== Work order ==
Please set down, unchanged, each line from the one with "yellow star: (100, 68) -> (48, 32), moved" to the final line of the data below, both included. Drop the pictures.

(Shape position updates)
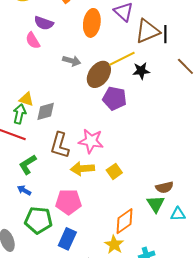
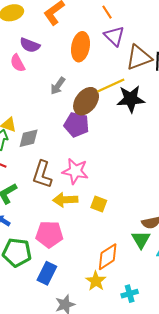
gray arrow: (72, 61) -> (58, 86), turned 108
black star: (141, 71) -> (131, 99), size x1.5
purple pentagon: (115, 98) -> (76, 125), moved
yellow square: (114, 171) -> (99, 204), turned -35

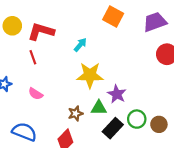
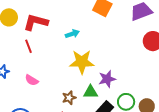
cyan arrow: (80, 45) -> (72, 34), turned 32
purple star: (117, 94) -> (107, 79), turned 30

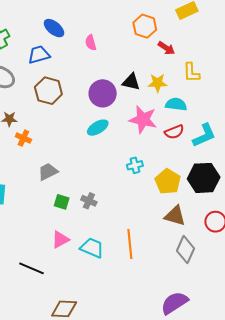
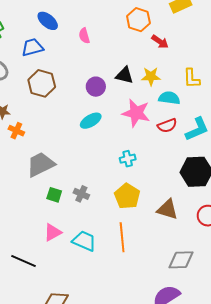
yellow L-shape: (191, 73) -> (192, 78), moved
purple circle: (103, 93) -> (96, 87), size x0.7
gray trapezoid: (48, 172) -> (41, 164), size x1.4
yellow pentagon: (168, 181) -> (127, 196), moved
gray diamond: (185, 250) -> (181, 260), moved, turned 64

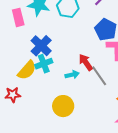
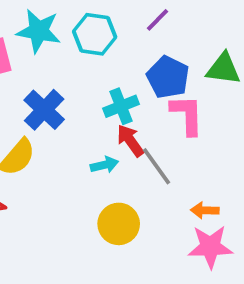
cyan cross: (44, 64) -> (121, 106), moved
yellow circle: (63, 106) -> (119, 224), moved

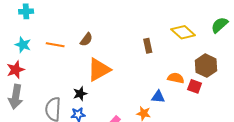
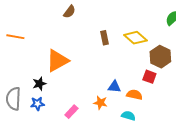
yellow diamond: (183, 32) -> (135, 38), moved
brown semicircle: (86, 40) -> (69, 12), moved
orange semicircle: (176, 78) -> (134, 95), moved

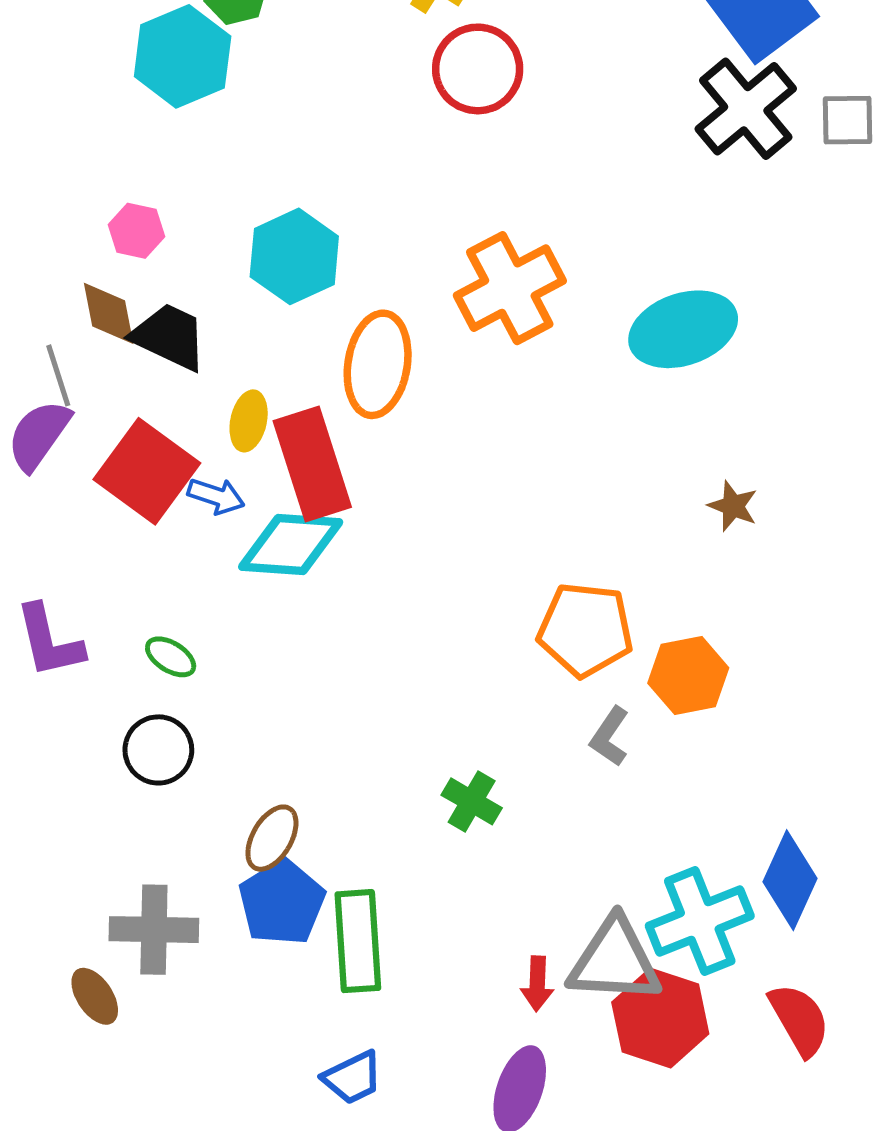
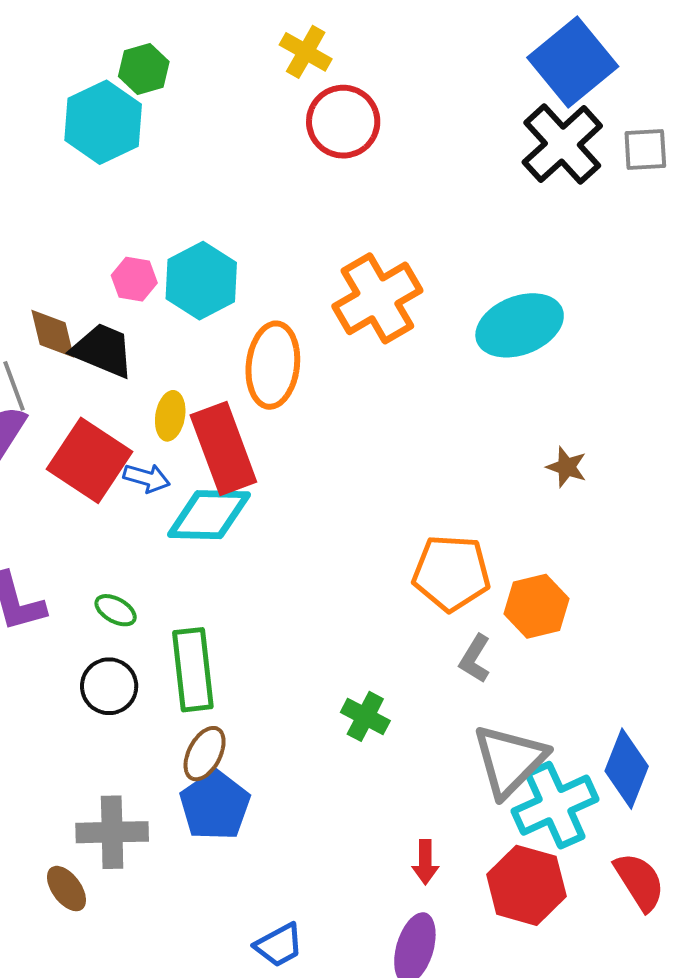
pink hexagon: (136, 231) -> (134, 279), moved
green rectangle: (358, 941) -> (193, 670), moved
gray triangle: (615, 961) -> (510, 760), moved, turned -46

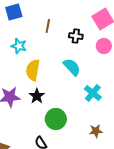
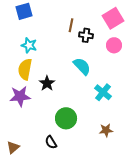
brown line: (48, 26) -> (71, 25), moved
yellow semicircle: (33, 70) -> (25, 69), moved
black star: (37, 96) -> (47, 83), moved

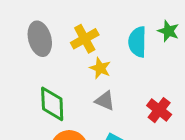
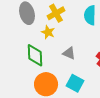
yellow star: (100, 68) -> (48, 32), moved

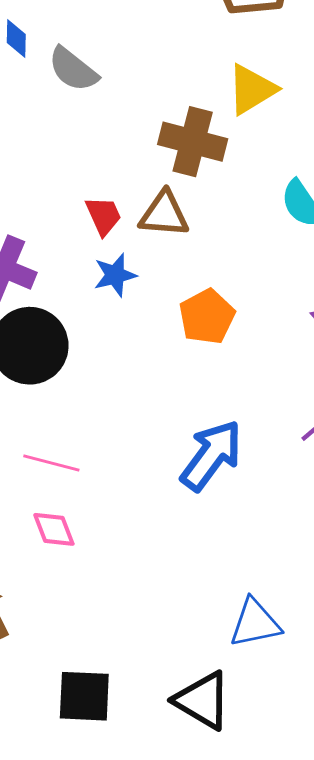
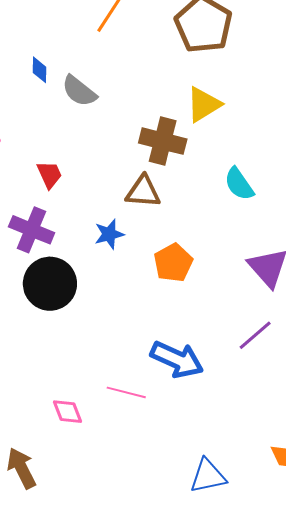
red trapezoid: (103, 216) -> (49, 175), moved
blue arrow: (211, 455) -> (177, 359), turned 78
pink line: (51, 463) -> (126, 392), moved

== Output ==
yellow star: (100, 68) -> (48, 32), moved

red trapezoid: (103, 216) -> (49, 175), moved
blue arrow: (211, 455) -> (177, 359), turned 78
pink line: (51, 463) -> (126, 392), moved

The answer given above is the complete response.